--- Object tracking records ---
╔══
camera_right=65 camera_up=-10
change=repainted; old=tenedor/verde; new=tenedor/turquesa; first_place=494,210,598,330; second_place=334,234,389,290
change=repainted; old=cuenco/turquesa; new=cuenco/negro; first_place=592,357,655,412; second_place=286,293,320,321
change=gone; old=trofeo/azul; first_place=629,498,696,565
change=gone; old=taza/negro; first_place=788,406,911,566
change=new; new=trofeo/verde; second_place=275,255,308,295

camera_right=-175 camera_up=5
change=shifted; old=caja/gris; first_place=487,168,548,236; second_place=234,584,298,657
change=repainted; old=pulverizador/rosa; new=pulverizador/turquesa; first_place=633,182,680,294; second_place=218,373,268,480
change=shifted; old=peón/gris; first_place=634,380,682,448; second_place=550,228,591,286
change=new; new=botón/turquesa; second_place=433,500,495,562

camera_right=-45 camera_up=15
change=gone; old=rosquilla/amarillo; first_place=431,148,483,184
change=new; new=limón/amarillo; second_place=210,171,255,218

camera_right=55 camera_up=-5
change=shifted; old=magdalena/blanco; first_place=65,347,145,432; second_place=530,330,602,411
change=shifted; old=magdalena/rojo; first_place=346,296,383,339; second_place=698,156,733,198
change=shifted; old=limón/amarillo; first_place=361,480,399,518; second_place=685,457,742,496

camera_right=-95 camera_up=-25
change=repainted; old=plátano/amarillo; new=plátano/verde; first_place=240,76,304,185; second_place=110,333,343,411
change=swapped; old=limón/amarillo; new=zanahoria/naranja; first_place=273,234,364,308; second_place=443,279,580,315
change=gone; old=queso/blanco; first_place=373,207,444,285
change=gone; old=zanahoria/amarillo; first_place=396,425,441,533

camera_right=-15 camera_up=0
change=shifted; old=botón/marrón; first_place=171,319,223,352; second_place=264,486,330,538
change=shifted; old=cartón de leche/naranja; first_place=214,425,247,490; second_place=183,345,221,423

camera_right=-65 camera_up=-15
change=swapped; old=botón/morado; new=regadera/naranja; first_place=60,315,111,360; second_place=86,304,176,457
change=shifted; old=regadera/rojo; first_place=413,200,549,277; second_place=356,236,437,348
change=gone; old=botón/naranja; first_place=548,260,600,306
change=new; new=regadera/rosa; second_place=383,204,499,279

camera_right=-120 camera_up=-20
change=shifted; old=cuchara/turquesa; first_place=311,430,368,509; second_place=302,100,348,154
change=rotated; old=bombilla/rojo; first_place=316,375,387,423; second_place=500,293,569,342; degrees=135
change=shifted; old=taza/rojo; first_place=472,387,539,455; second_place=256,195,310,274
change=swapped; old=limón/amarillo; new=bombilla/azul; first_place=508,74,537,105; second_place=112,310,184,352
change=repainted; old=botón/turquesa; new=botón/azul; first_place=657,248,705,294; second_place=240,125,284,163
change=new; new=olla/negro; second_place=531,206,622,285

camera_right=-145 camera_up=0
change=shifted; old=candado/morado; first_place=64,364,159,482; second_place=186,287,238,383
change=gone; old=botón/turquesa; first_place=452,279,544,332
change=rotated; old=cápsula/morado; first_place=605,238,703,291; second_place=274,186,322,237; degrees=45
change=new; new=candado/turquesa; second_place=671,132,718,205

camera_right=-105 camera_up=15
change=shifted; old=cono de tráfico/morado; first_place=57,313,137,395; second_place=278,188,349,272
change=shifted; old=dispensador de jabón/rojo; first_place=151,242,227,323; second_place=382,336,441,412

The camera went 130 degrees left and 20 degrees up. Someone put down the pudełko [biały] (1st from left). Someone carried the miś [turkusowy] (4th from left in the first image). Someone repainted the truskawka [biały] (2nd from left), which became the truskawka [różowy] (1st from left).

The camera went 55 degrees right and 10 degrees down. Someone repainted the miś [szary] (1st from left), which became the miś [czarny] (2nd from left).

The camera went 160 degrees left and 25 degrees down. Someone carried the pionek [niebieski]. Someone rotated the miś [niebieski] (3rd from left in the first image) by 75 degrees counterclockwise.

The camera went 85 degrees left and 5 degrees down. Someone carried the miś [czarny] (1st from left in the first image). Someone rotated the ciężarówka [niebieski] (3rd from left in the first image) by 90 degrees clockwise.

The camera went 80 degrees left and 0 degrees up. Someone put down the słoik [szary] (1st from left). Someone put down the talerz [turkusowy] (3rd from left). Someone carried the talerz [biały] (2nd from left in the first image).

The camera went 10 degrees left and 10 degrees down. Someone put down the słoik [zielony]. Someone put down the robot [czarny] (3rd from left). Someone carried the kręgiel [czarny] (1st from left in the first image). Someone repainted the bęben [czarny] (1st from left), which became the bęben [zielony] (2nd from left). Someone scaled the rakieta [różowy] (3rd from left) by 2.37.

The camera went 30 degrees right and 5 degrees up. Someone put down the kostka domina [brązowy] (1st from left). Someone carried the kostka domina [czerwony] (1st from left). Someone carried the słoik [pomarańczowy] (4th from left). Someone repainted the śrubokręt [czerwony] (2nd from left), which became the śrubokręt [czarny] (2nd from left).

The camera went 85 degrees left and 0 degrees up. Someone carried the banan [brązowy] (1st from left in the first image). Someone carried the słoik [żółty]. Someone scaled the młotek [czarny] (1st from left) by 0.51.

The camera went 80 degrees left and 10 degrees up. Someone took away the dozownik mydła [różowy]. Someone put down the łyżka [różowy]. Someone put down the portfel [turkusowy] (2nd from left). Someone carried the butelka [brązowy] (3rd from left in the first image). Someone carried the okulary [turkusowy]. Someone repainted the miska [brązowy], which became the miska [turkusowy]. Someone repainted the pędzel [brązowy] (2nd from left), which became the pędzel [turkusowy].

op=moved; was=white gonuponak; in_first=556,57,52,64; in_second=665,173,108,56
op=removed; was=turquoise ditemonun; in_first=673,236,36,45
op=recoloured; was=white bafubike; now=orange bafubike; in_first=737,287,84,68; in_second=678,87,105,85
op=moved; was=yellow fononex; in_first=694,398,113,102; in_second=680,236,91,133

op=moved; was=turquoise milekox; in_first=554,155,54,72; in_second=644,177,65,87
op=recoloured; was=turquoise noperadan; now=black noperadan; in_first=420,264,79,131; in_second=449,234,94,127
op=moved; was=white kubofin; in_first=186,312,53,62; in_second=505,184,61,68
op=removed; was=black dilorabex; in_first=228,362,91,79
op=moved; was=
╚══
--- TO DO ---
Please give all the lines above again, exactly as they read.

--- EXERCISE ANSWER ---
camera_right=65 camera_up=-10
change=repainted; old=tenedor/verde; new=tenedor/turquesa; first_place=494,210,598,330; second_place=334,234,389,290
change=repainted; old=cuenco/turquesa; new=cuenco/negro; first_place=592,357,655,412; second_place=286,293,320,321
change=gone; old=trofeo/azul; first_place=629,498,696,565
change=gone; old=taza/negro; first_place=788,406,911,566
change=new; new=trofeo/verde; second_place=275,255,308,295

camera_right=-175 camera_up=5
change=shifted; old=caja/gris; first_place=487,168,548,236; second_place=234,584,298,657
change=repainted; old=pulverizador/rosa; new=pulverizador/turquesa; first_place=633,182,680,294; second_place=218,373,268,480
change=shifted; old=peón/gris; first_place=634,380,682,448; second_place=550,228,591,286
change=new; new=botón/turquesa; second_place=433,500,495,562

camera_right=-45 camera_up=15
change=gone; old=rosquilla/amarillo; first_place=431,148,483,184
change=new; new=limón/amarillo; second_place=210,171,255,218

camera_right=55 camera_up=-5
change=shifted; old=magdalena/blanco; first_place=65,347,145,432; second_place=530,330,602,411
change=shifted; old=magdalena/rojo; first_place=346,296,383,339; second_place=698,156,733,198
change=shifted; old=limón/amarillo; first_place=361,480,399,518; second_place=685,457,742,496

camera_right=-95 camera_up=-25
change=repainted; old=plátano/amarillo; new=plátano/verde; first_place=240,76,304,185; second_place=110,333,343,411
change=swapped; old=limón/amarillo; new=zanahoria/naranja; first_place=273,234,364,308; second_place=443,279,580,315
change=gone; old=queso/blanco; first_place=373,207,444,285
change=gone; old=zanahoria/amarillo; first_place=396,425,441,533

camera_right=-15 camera_up=0
change=shifted; old=botón/marrón; first_place=171,319,223,352; second_place=264,486,330,538
change=shifted; old=cartón de leche/naranja; first_place=214,425,247,490; second_place=183,345,221,423

camera_right=-65 camera_up=-15
change=swapped; old=botón/morado; new=regadera/naranja; first_place=60,315,111,360; second_place=86,304,176,457
change=shifted; old=regadera/rojo; first_place=413,200,549,277; second_place=356,236,437,348
change=gone; old=botón/naranja; first_place=548,260,600,306
change=new; new=regadera/rosa; second_place=383,204,499,279

camera_right=-120 camera_up=-20
change=shifted; old=cuchara/turquesa; first_place=311,430,368,509; second_place=302,100,348,154
change=rotated; old=bombilla/rojo; first_place=316,375,387,423; second_place=500,293,569,342; degrees=135
change=shifted; old=taza/rojo; first_place=472,387,539,455; second_place=256,195,310,274
change=swapped; old=limón/amarillo; new=bombilla/azul; first_place=508,74,537,105; second_place=112,310,184,352
change=repainted; old=botón/turquesa; new=botón/azul; first_place=657,248,705,294; second_place=240,125,284,163
change=new; new=olla/negro; second_place=531,206,622,285

camera_right=-145 camera_up=0
change=shifted; old=candado/morado; first_place=64,364,159,482; second_place=186,287,238,383
change=gone; old=botón/turquesa; first_place=452,279,544,332
change=rotated; old=cápsula/morado; first_place=605,238,703,291; second_place=274,186,322,237; degrees=45
change=new; new=candado/turquesa; second_place=671,132,718,205

camera_right=-105 camera_up=15
change=shifted; old=cono de tráfico/morado; first_place=57,313,137,395; second_place=278,188,349,272
change=shifted; old=dispensador de jabón/rojo; first_place=151,242,227,323; second_place=382,336,441,412

The camera went 130 degrees left and 20 degrees up. Someone put down the pudełko [biały] (1st from left). Someone carried the miś [turkusowy] (4th from left in the first image). Someone repainted the truskawka [biały] (2nd from left), which became the truskawka [różowy] (1st from left).

The camera went 55 degrees right and 10 degrees down. Someone repainted the miś [szary] (1st from left), which became the miś [czarny] (2nd from left).

The camera went 160 degrees left and 25 degrees down. Someone carried the pionek [niebieski]. Someone rotated the miś [niebieski] (3rd from left in the first image) by 75 degrees counterclockwise.

The camera went 85 degrees left and 5 degrees down. Someone carried the miś [czarny] (1st from left in the first image). Someone rotated the ciężarówka [niebieski] (3rd from left in the first image) by 90 degrees clockwise.

The camera went 80 degrees left and 0 degrees up. Someone put down the słoik [szary] (1st from left). Someone put down the talerz [turkusowy] (3rd from left). Someone carried the talerz [biały] (2nd from left in the first image).

The camera went 10 degrees left and 10 degrees down. Someone put down the słoik [zielony]. Someone put down the robot [czarny] (3rd from left). Someone carried the kręgiel [czarny] (1st from left in the first image). Someone repainted the bęben [czarny] (1st from left), which became the bęben [zielony] (2nd from left). Someone scaled the rakieta [różowy] (3rd from left) by 2.37.

The camera went 30 degrees right and 5 degrees up. Someone put down the kostka domina [brązowy] (1st from left). Someone carried the kostka domina [czerwony] (1st from left). Someone carried the słoik [pomarańczowy] (4th from left). Someone repainted the śrubokręt [czerwony] (2nd from left), which became the śrubokręt [czarny] (2nd from left).

The camera went 85 degrees left and 0 degrees up. Someone carried the banan [brązowy] (1st from left in the first image). Someone carried the słoik [żółty]. Someone scaled the młotek [czarny] (1st from left) by 0.51.

The camera went 80 degrees left and 10 degrees up. Someone took away the dozownik mydła [różowy]. Someone put down the łyżka [różowy]. Someone put down the portfel [turkusowy] (2nd from left). Someone carried the butelka [brązowy] (3rd from left in the first image). Someone carried the okulary [turkusowy]. Someone repainted the miska [brązowy], which became the miska [turkusowy]. Someone repainted the pędzel [brązowy] (2nd from left), which became the pędzel [turkusowy].

op=moved; was=white gonuponak; in_first=556,57,52,64; in_second=665,173,108,56
op=removed; was=turquoise ditemonun; in_first=673,236,36,45
op=recoloured; was=white bafubike; now=orange bafubike; in_first=737,287,84,68; in_second=678,87,105,85
op=moved; was=yellow fononex; in_first=694,398,113,102; in_second=680,236,91,133

op=moved; was=turquoise milekox; in_first=554,155,54,72; in_second=644,177,65,87
op=recoloured; was=turquoise noperadan; now=black noperadan; in_first=420,264,79,131; in_second=449,234,94,127
op=moved; was=white kubofin; in_first=186,312,53,62; in_second=505,184,61,68
op=removed; was=black dilorabex; in_first=228,362,91,79
op=moved; was=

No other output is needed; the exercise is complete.